Make an exact copy, from the records below, of the lines from the line containing "red arrow: (94, 136) -> (84, 121), size x1.5" to the line containing "gray cross: (114, 133)", both lines included, excluding pictures.

==== Records shown ====

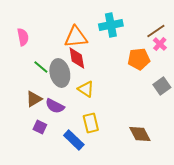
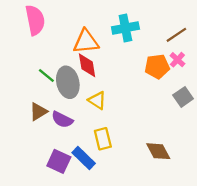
pink semicircle: (23, 37) -> (35, 20), moved, size x1.5
pink cross: (160, 44) -> (177, 60), moved
purple square: (40, 127) -> (59, 161), moved, size x1.5

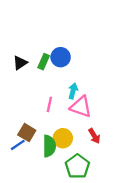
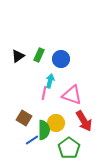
blue circle: (61, 57) -> (61, 59), moved
cyan arrow: (73, 91) -> (50, 81), moved
red arrow: (94, 136) -> (84, 121), size x1.5
blue line: (18, 145) -> (32, 140), moved

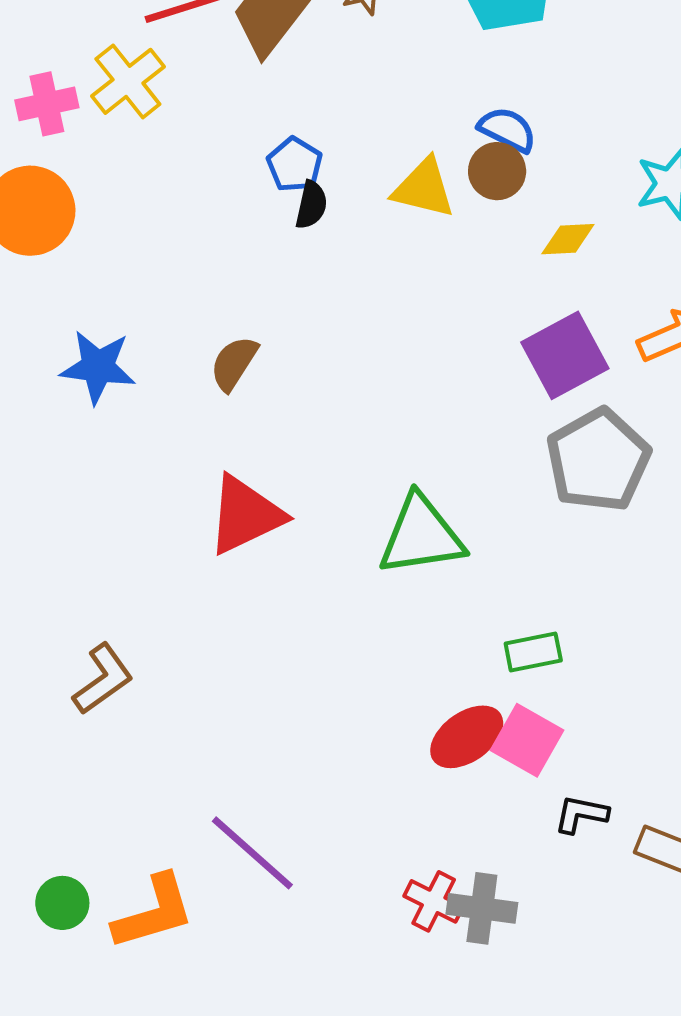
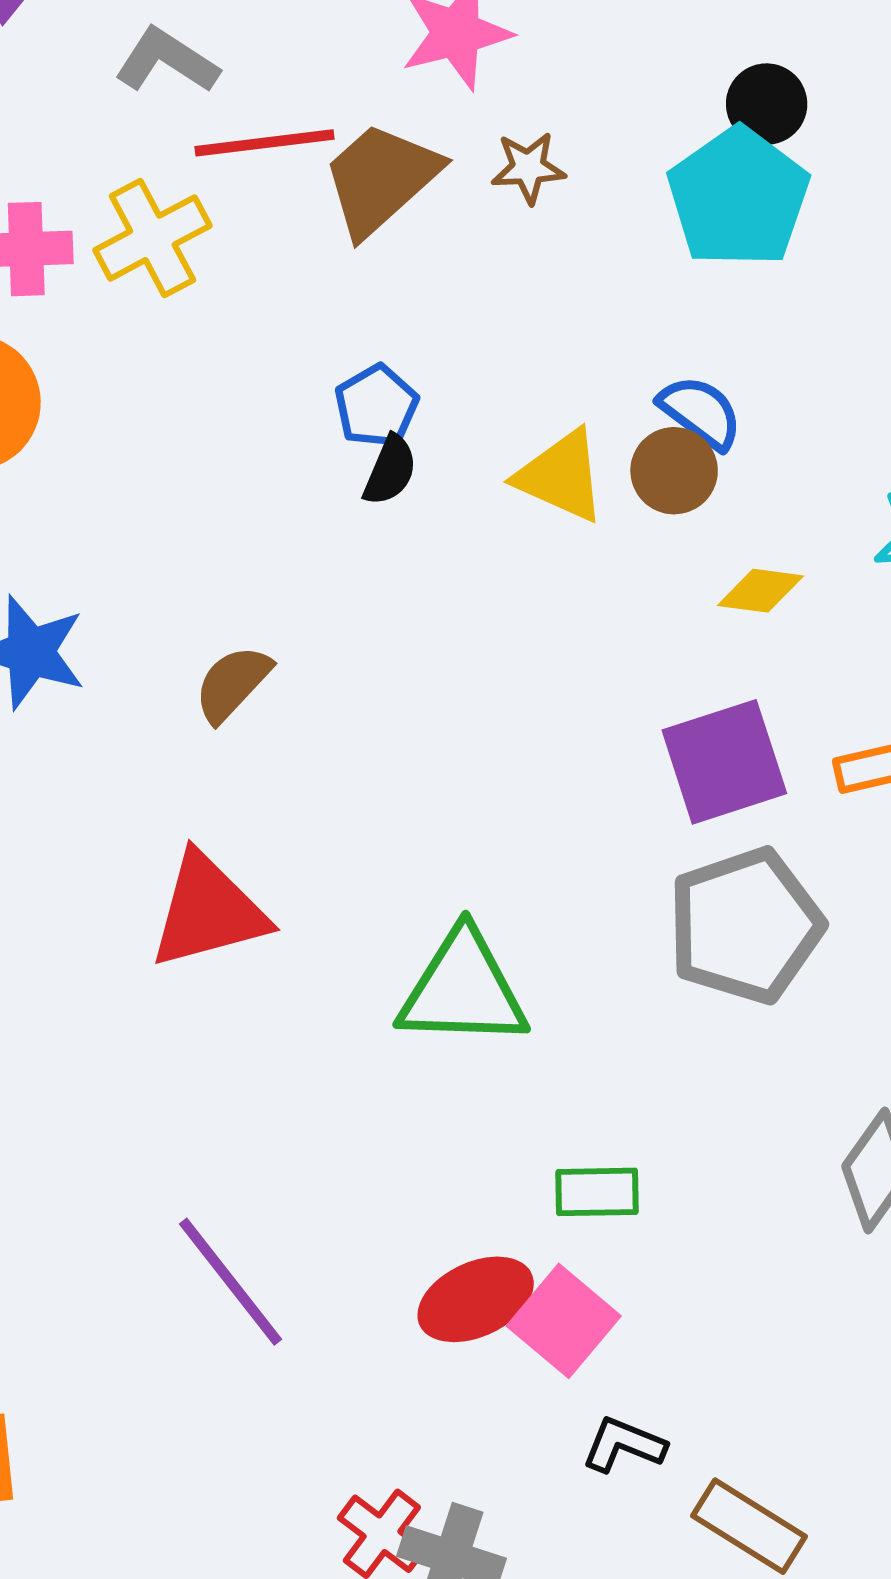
purple line: (252, 853) -> (231, 1282), moved

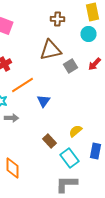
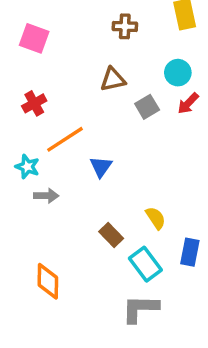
cyan circle: (88, 34) -> (178, 73), moved
brown triangle: (50, 50) -> (113, 79), size x0.7
yellow semicircle: (76, 131) -> (156, 218), turned 96

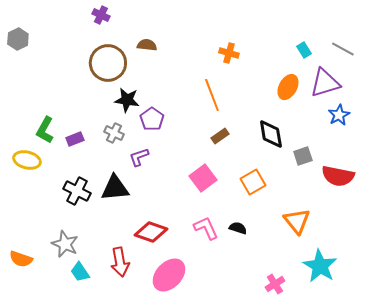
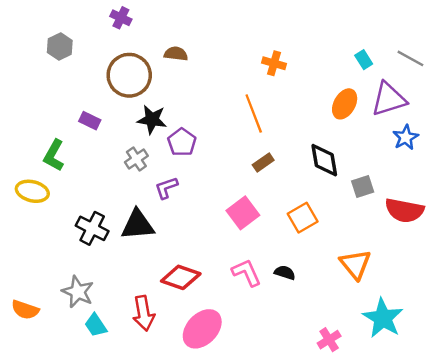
gray hexagon: (18, 39) -> (60, 46), moved
gray cross: (114, 133) -> (136, 159), turned 30
purple rectangle: (75, 139) -> (90, 121), moved, turned 48

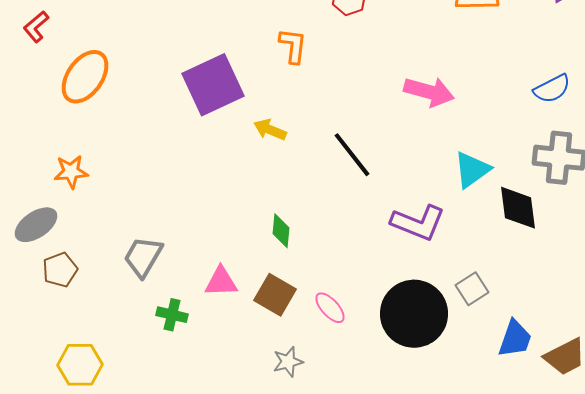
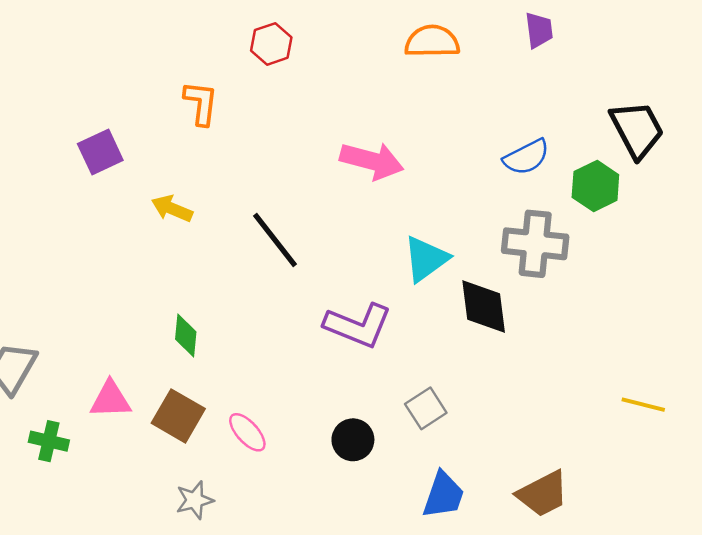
purple square: (213, 85) -> (100, 152), size x0.6
black circle: (414, 314) -> (353, 440), size x0.5
blue trapezoid: (515, 339) -> (443, 495), moved

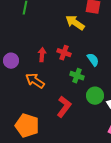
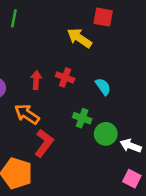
green cross: (77, 76) -> (82, 118), moved
red L-shape: (64, 107) -> (44, 143), moved

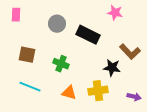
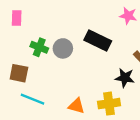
gray circle: (57, 24) -> (63, 48), moved
brown square: (27, 55) -> (19, 73), moved
green cross: (61, 64) -> (39, 47), moved

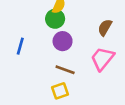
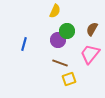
green circle: (55, 19) -> (67, 31), moved
yellow square: (60, 91) -> (69, 79), moved

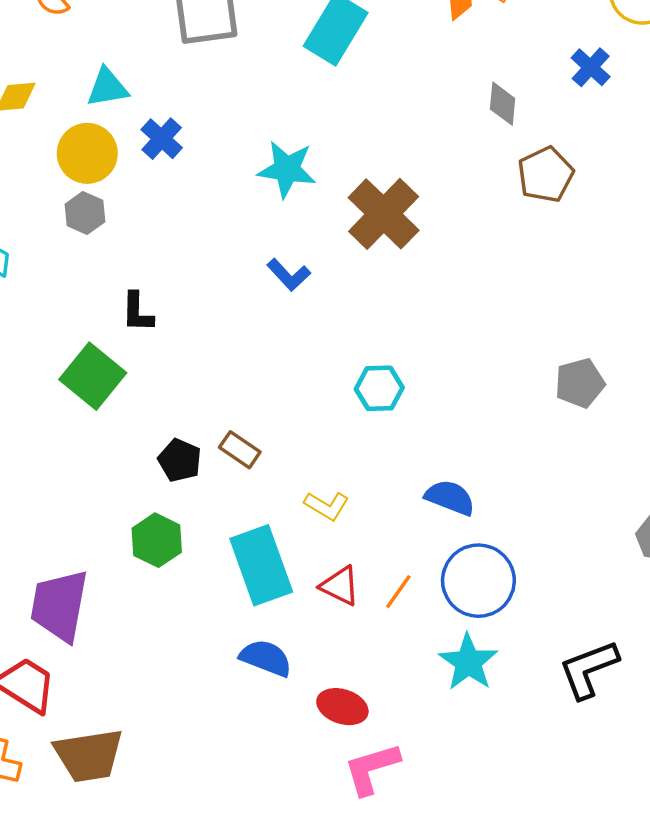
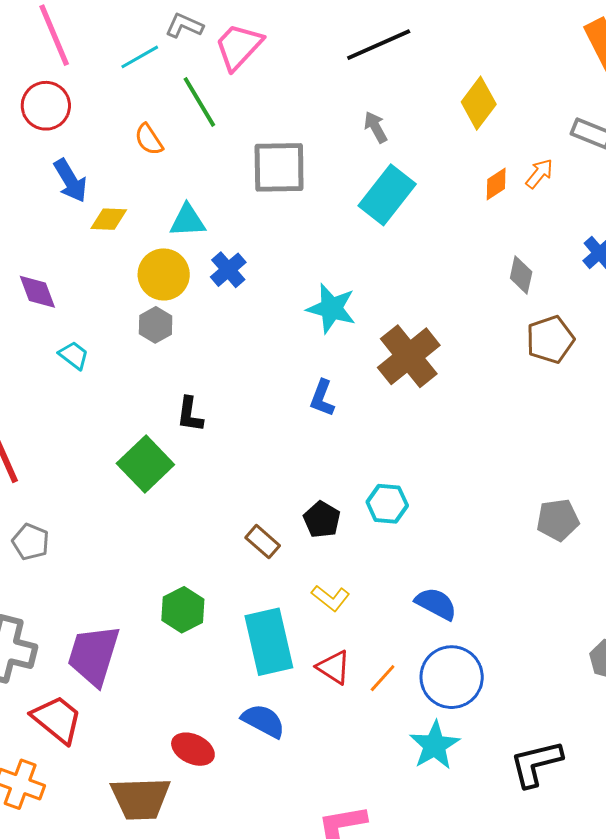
blue L-shape: (289, 275) -> (322, 398), turned 57
black pentagon: (180, 460) -> (322, 520), moved
red ellipse: (342, 707) -> (193, 749), moved
brown trapezoid: (89, 755) -> (140, 798), moved

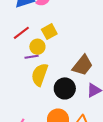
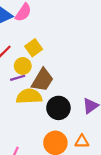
brown trapezoid: (83, 65) -> (42, 80), moved
yellow semicircle: (40, 75) -> (29, 96), turned 75

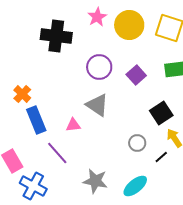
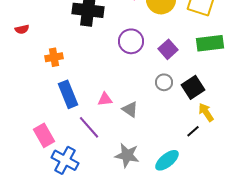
orange cross: (22, 94) -> (54, 57), moved, turned 36
gray triangle: (97, 105) -> (130, 109), moved, size x0.7
gray circle: (137, 143) -> (164, 82), moved

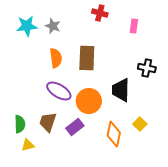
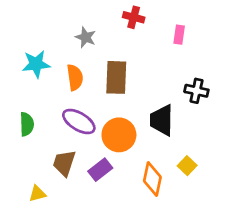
cyan star: (27, 26) -> (36, 64), moved
gray star: (53, 26) -> (86, 37), moved
green semicircle: (20, 124) -> (27, 124), moved

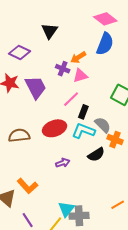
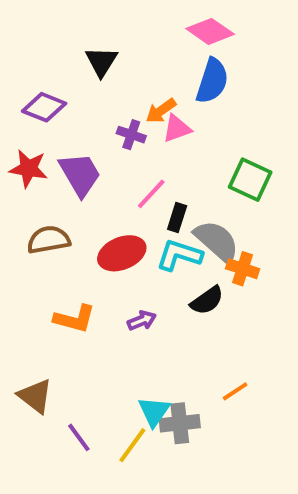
pink triangle: (80, 76) -> (177, 128), moved
gray semicircle: (103, 125) -> (217, 241), size x1.4
brown semicircle: (19, 135) -> (49, 240), moved
orange L-shape: (27, 186) -> (75, 319), moved, turned -30
orange line: (118, 205) -> (235, 391), moved

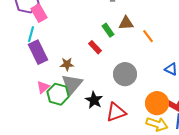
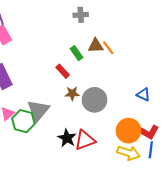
orange line: (148, 36) -> (108, 48), moved
brown star: (67, 64) -> (72, 93), moved
black star: (94, 100) -> (67, 138), moved

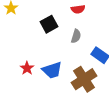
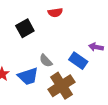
gray semicircle: (76, 36) -> (46, 61), moved, turned 120

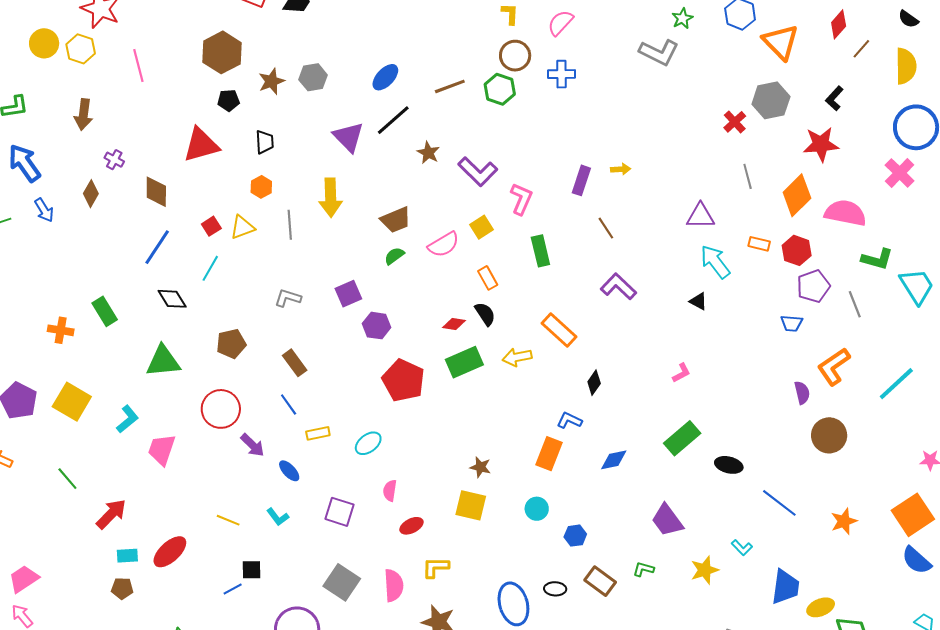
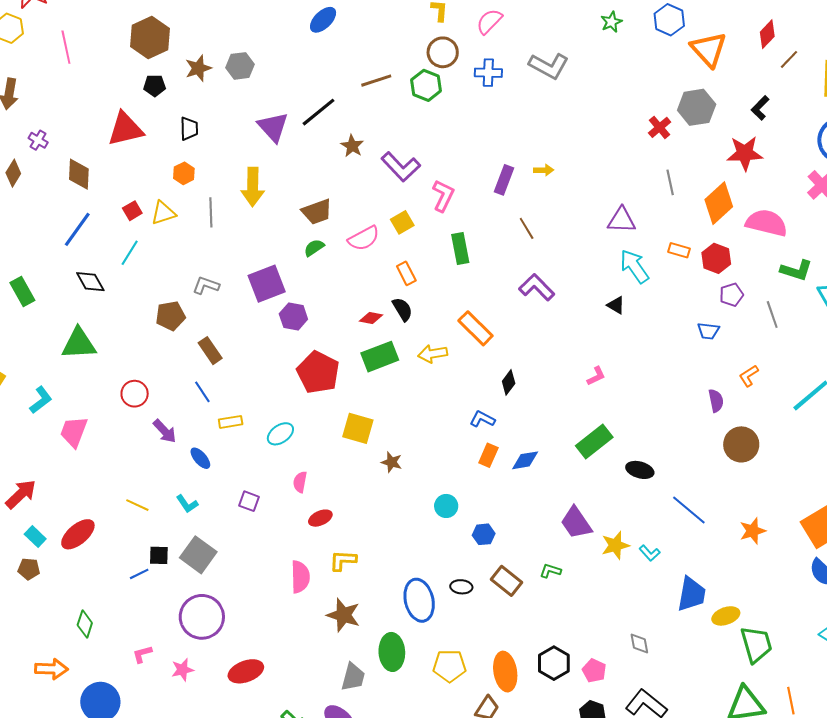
gray L-shape: (659, 52) -> (549, 66), moved
blue ellipse: (385, 77) -> (323, 20), moved
purple pentagon: (813, 286) -> (731, 295), size x0.7
purple square: (348, 294) -> (267, 284), size x1.4
brown pentagon: (231, 344) -> (170, 316), moved
orange L-shape: (834, 367) -> (749, 376), size x0.6
red circle: (221, 409) -> (135, 394), size x0.7
orange rectangle: (549, 454) -> (488, 455), moved, size x0.7
yellow square: (471, 505) -> (358, 428), moved
purple square: (340, 512) -> (249, 501), size x0.7
cyan rectangle: (127, 556) -> (35, 537), turned 45
yellow star: (705, 570) -> (615, 545), moved
gray square: (342, 582) -> (198, 555), moved

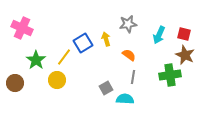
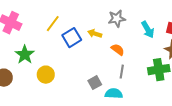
cyan arrow: (159, 35) -> (148, 30), turned -54
yellow arrow: (106, 39) -> (95, 34), turned -56
yellow line: (64, 57) -> (53, 24), moved

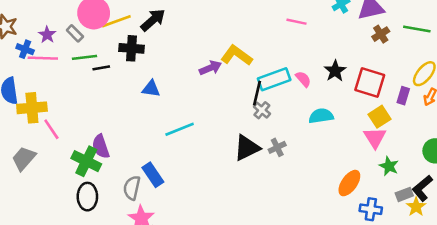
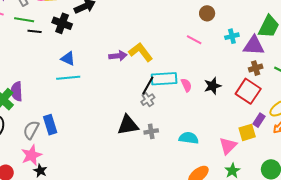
red square: (370, 83) -> (248, 91), moved
cyan semicircle: (321, 116) -> (189, 138), moved
yellow square: (380, 117) -> (247, 132), moved
cyan line: (180, 129) -> (68, 78), moved

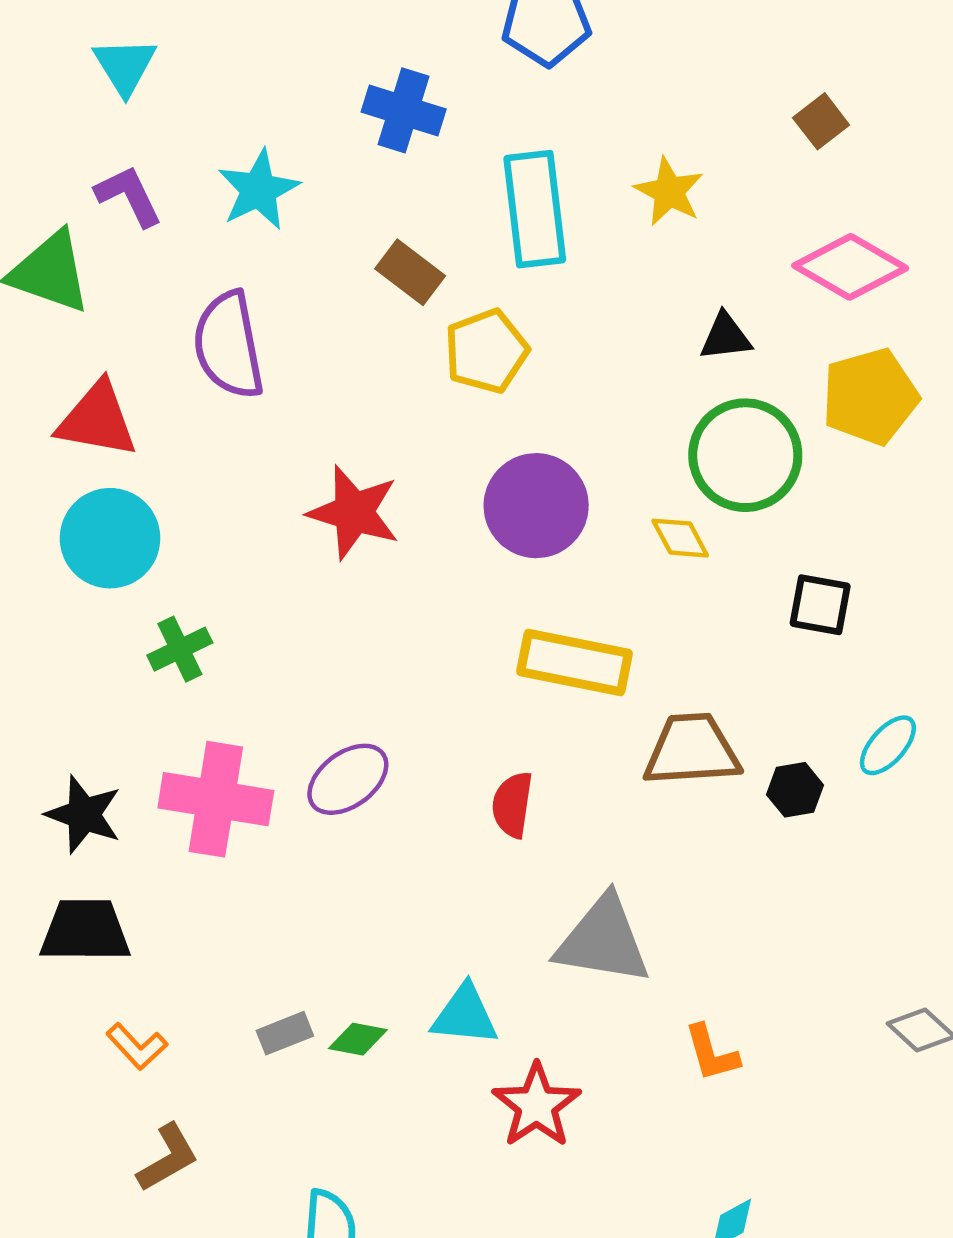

====

Result of the exercise:
red arrow: (94, 136) -> (84, 121), size x1.5
blue line: (18, 145) -> (32, 140), moved

purple line: (252, 853) -> (231, 1282), moved

cyan circle: (88, 34) -> (178, 73), moved
brown triangle: (50, 50) -> (113, 79), size x0.7
yellow semicircle: (76, 131) -> (156, 218), turned 96

gray hexagon: (18, 39) -> (60, 46), moved
gray cross: (114, 133) -> (136, 159), turned 30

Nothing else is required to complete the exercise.